→ WHAT TO DO: Once the line containing "(320, 146) = (430, 270): orange" is found in the entries below, reproduce it and every line after it, stopping at and including the line containing "(354, 708) = (364, 467): green carton -> none"; reproduce nothing else, and keep each line exact.

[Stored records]

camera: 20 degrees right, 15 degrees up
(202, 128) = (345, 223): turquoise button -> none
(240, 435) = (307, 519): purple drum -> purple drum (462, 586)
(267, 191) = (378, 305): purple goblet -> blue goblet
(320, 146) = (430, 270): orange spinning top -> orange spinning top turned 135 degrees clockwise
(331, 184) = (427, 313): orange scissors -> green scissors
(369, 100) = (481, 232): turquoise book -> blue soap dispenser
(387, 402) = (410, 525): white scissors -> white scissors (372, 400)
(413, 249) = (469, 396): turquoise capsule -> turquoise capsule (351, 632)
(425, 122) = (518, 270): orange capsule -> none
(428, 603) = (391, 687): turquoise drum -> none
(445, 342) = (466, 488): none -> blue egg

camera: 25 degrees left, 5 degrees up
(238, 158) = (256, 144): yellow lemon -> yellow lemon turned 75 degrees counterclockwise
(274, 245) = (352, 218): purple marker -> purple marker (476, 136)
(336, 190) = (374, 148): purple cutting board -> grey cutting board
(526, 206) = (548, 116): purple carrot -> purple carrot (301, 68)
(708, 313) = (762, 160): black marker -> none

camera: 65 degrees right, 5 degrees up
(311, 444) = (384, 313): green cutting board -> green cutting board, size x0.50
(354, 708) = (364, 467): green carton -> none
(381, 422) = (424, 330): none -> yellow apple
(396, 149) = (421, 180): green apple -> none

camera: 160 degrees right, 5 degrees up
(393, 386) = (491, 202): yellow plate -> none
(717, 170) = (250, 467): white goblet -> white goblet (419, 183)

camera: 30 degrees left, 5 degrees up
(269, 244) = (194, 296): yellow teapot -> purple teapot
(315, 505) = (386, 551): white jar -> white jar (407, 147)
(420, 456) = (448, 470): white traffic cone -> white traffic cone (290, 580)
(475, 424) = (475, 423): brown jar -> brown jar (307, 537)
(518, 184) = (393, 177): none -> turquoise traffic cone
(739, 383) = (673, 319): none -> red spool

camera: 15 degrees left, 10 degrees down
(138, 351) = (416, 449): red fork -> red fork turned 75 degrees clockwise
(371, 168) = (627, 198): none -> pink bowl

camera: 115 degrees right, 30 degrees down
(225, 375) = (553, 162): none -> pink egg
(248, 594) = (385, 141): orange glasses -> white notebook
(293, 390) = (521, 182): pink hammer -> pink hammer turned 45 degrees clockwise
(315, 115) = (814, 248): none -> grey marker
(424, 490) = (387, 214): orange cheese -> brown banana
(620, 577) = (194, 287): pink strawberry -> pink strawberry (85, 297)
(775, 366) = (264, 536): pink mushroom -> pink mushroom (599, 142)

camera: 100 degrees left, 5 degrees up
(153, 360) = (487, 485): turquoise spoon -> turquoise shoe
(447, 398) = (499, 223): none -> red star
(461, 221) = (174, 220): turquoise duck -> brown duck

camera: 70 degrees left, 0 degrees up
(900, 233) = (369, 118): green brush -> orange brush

→ FINISHED TASK:
(320, 146) = (430, 270): orange spinning top -> orange spinning top turned 135 degrees clockwise
(331, 184) = (427, 313): orange scissors -> green scissors
(369, 100) = (481, 232): turquoise book -> blue soap dispenser
(387, 402) = (410, 525): white scissors -> white scissors (372, 400)
(413, 249) = (469, 396): turquoise capsule -> turquoise capsule (351, 632)
(425, 122) = (518, 270): orange capsule -> none
(428, 603) = (391, 687): turquoise drum -> none
(445, 342) = (466, 488): none -> blue egg

camera: 25 degrees left, 5 degrees up
(238, 158) = (256, 144): yellow lemon -> yellow lemon turned 75 degrees counterclockwise
(274, 245) = (352, 218): purple marker -> purple marker (476, 136)
(336, 190) = (374, 148): purple cutting board -> grey cutting board
(526, 206) = (548, 116): purple carrot -> purple carrot (301, 68)
(708, 313) = (762, 160): black marker -> none

camera: 65 degrees right, 5 degrees up
(311, 444) = (384, 313): green cutting board -> green cutting board, size x0.50
(354, 708) = (364, 467): green carton -> none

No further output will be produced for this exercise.